- _Problem to solve_
Rewrite the records from the start through the line that contains "Title [127, 20]", switching every "coordinate" to "position" and leaving everything else unchanged.

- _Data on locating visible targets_
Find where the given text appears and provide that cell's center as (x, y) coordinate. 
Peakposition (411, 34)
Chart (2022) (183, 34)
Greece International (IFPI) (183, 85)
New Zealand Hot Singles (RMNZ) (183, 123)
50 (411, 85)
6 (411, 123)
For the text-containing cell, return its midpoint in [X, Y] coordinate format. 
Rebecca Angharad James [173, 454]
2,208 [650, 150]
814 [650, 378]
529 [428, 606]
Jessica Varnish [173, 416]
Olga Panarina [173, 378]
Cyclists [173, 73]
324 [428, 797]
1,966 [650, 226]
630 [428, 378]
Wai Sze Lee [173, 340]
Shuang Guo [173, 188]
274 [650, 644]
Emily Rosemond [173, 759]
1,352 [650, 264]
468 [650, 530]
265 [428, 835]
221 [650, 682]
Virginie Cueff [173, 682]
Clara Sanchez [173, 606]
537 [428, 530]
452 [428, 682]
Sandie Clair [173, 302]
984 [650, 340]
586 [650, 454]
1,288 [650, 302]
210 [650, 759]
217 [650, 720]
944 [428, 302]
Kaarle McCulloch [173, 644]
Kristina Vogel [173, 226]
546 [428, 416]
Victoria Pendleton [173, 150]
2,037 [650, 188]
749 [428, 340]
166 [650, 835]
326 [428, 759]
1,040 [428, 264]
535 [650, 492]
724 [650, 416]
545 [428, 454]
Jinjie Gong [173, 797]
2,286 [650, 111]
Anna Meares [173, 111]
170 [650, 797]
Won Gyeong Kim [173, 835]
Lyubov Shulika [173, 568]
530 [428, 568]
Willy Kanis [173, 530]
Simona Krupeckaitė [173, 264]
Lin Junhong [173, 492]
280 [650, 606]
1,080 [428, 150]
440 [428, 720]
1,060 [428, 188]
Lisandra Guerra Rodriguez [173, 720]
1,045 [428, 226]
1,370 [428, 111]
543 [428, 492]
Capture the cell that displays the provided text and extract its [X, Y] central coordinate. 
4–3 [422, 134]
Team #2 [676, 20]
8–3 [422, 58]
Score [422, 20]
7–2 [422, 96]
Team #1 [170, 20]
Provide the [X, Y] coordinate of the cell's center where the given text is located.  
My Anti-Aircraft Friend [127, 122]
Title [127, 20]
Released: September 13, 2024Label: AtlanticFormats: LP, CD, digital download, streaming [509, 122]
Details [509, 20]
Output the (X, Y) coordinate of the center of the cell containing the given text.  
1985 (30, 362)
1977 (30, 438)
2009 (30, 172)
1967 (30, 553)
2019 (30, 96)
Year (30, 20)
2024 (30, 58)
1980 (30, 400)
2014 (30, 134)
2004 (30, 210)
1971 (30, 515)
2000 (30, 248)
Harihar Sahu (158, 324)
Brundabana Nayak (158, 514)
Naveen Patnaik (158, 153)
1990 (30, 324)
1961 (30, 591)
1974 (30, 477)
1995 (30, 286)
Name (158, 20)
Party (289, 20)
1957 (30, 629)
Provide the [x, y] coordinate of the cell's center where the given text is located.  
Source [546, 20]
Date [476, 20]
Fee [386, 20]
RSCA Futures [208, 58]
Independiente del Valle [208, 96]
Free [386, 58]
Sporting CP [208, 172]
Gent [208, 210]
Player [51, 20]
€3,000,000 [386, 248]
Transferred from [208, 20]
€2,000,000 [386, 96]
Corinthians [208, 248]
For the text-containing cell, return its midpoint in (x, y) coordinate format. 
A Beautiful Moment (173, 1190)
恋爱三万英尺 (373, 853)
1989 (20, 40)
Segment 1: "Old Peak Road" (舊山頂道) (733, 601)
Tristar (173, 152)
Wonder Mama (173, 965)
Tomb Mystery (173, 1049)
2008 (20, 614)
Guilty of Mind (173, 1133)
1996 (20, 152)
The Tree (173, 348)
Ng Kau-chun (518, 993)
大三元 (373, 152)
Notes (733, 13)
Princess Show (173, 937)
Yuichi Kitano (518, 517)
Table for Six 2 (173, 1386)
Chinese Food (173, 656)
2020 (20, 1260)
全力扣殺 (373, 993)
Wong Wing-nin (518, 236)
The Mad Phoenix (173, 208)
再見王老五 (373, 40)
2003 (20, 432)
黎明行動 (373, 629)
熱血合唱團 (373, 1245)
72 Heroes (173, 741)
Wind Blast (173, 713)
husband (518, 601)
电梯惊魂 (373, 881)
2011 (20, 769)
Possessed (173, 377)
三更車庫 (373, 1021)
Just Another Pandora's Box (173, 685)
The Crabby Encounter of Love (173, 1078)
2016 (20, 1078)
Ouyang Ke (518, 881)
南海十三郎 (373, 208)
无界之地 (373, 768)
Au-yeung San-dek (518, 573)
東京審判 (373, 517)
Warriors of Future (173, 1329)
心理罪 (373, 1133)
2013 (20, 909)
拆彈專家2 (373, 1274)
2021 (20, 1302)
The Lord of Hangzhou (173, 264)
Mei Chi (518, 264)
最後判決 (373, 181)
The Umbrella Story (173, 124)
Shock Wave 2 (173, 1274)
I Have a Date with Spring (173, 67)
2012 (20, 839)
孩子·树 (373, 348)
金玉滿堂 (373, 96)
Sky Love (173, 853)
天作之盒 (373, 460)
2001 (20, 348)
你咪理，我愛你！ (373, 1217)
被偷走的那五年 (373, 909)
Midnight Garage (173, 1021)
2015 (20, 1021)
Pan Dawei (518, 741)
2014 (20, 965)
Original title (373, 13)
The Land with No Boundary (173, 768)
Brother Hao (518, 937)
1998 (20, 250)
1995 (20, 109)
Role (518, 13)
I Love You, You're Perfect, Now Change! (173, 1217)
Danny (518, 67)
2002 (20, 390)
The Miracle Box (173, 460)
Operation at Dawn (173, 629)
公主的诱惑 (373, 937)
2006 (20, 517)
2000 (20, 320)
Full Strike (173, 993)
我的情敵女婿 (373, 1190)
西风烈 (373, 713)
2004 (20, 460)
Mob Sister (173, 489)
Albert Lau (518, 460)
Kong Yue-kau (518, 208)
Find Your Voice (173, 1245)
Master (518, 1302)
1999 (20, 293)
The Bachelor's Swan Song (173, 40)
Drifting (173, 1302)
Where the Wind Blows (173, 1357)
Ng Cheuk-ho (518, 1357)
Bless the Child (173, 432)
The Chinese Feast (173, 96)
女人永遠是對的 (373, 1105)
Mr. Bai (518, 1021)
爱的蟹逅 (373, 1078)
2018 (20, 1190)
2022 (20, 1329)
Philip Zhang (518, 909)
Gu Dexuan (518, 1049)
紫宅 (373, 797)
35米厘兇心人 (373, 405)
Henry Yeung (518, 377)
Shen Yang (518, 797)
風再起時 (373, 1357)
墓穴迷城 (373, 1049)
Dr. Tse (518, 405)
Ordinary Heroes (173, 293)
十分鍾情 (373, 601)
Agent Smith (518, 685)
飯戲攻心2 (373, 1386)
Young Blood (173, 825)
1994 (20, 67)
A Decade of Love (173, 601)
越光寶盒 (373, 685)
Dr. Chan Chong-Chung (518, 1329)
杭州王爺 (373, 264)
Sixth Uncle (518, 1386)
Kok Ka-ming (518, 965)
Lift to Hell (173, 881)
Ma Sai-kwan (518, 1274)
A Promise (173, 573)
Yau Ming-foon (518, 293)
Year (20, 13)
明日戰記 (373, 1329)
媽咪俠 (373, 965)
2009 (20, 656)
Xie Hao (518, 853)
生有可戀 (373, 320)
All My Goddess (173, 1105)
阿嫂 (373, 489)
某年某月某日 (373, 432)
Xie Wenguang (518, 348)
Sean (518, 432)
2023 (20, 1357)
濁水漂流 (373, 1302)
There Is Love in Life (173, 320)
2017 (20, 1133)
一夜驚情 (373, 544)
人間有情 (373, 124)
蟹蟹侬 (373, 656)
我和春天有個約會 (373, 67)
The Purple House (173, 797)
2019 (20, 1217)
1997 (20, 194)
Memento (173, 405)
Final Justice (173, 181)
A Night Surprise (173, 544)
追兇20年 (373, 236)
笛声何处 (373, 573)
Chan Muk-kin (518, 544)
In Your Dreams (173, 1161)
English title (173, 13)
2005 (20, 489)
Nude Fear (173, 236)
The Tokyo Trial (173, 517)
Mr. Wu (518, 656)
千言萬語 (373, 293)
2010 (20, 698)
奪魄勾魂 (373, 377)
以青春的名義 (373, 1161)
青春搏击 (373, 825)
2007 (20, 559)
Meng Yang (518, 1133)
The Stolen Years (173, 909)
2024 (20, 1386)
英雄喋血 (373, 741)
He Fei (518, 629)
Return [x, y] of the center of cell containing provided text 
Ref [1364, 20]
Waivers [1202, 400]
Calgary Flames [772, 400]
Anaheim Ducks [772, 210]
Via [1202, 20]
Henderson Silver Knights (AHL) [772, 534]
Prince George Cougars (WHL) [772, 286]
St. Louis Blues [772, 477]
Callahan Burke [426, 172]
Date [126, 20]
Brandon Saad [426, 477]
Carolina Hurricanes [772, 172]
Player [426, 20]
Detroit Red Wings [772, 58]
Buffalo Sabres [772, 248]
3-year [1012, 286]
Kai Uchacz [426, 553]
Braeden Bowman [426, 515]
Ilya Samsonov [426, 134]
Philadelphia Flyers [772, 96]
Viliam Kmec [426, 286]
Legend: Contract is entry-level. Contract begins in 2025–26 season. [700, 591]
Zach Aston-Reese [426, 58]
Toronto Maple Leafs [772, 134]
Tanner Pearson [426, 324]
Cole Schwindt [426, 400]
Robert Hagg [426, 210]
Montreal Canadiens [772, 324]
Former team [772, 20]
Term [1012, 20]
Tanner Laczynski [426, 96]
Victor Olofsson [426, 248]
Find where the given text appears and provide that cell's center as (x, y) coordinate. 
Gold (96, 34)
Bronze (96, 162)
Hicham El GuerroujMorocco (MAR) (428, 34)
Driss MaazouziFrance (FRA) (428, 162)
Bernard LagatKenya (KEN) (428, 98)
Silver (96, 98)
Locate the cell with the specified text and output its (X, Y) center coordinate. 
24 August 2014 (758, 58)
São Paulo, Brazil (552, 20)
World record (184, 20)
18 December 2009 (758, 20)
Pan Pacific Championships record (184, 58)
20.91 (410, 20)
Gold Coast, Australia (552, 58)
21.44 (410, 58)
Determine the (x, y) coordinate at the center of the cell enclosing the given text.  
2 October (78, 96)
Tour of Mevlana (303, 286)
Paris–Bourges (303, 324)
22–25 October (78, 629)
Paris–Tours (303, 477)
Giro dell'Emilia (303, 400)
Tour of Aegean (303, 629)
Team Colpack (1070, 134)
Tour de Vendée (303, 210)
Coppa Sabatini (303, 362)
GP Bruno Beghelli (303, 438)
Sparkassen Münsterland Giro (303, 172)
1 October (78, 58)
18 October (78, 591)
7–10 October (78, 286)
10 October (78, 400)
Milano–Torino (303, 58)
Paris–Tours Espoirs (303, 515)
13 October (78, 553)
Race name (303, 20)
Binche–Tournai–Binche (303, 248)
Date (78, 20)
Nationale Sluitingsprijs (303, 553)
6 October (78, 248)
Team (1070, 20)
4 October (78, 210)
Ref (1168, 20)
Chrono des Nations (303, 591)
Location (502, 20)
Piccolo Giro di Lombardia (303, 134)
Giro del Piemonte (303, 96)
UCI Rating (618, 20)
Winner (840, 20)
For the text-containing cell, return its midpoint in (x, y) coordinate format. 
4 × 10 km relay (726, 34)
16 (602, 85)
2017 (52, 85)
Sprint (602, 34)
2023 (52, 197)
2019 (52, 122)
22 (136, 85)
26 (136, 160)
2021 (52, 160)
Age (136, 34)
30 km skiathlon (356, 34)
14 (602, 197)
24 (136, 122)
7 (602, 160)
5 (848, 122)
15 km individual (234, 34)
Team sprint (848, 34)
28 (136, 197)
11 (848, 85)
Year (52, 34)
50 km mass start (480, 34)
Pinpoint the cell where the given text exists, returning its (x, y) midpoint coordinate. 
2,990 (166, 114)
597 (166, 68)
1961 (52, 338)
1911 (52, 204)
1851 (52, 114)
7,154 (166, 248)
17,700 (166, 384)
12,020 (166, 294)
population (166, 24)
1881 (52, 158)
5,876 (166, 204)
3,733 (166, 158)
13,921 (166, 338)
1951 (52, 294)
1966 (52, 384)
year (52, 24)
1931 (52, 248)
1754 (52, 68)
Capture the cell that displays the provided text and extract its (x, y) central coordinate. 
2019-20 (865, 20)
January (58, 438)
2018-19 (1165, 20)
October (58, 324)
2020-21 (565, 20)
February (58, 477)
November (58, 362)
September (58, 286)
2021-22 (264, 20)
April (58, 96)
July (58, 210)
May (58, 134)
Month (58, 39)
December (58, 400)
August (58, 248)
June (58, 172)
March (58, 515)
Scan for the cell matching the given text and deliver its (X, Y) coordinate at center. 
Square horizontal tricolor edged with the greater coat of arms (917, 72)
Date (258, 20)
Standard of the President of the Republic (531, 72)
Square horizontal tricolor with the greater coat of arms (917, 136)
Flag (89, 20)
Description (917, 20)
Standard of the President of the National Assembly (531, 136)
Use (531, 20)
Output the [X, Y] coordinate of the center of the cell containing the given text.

- _Result of this exercise_
Find where the given text appears and provide that cell's center as (x, y) position. 
Peakposition (411, 34)
Chart (2022) (183, 34)
Greece International (IFPI) (183, 85)
New Zealand Hot Singles (RMNZ) (183, 123)
50 (411, 85)
6 (411, 123)
For the text-containing cell, return its midpoint in [X, Y] position format. 
Rebecca Angharad James [173, 454]
2,208 [650, 150]
814 [650, 378]
529 [428, 606]
Jessica Varnish [173, 416]
Olga Panarina [173, 378]
Cyclists [173, 73]
324 [428, 797]
1,966 [650, 226]
630 [428, 378]
Wai Sze Lee [173, 340]
Shuang Guo [173, 188]
274 [650, 644]
Emily Rosemond [173, 759]
1,352 [650, 264]
468 [650, 530]
265 [428, 835]
221 [650, 682]
Virginie Cueff [173, 682]
Clara Sanchez [173, 606]
537 [428, 530]
452 [428, 682]
Sandie Clair [173, 302]
984 [650, 340]
586 [650, 454]
1,288 [650, 302]
210 [650, 759]
217 [650, 720]
944 [428, 302]
Kaarle McCulloch [173, 644]
Kristina Vogel [173, 226]
546 [428, 416]
Victoria Pendleton [173, 150]
2,037 [650, 188]
749 [428, 340]
166 [650, 835]
326 [428, 759]
1,040 [428, 264]
535 [650, 492]
724 [650, 416]
545 [428, 454]
Jinjie Gong [173, 797]
2,286 [650, 111]
Anna Meares [173, 111]
170 [650, 797]
Won Gyeong Kim [173, 835]
Lyubov Shulika [173, 568]
530 [428, 568]
Willy Kanis [173, 530]
Simona Krupeckaitė [173, 264]
Lin Junhong [173, 492]
280 [650, 606]
1,080 [428, 150]
440 [428, 720]
1,060 [428, 188]
Lisandra Guerra Rodriguez [173, 720]
1,045 [428, 226]
1,370 [428, 111]
543 [428, 492]
Capture the cell that displays the provided text and extract its [X, Y] central position. 
4–3 [422, 134]
Team #2 [676, 20]
8–3 [422, 58]
Score [422, 20]
7–2 [422, 96]
Team #1 [170, 20]
Provide the [X, Y] position of the cell's center where the given text is located.  
My Anti-Aircraft Friend [127, 122]
Title [127, 20]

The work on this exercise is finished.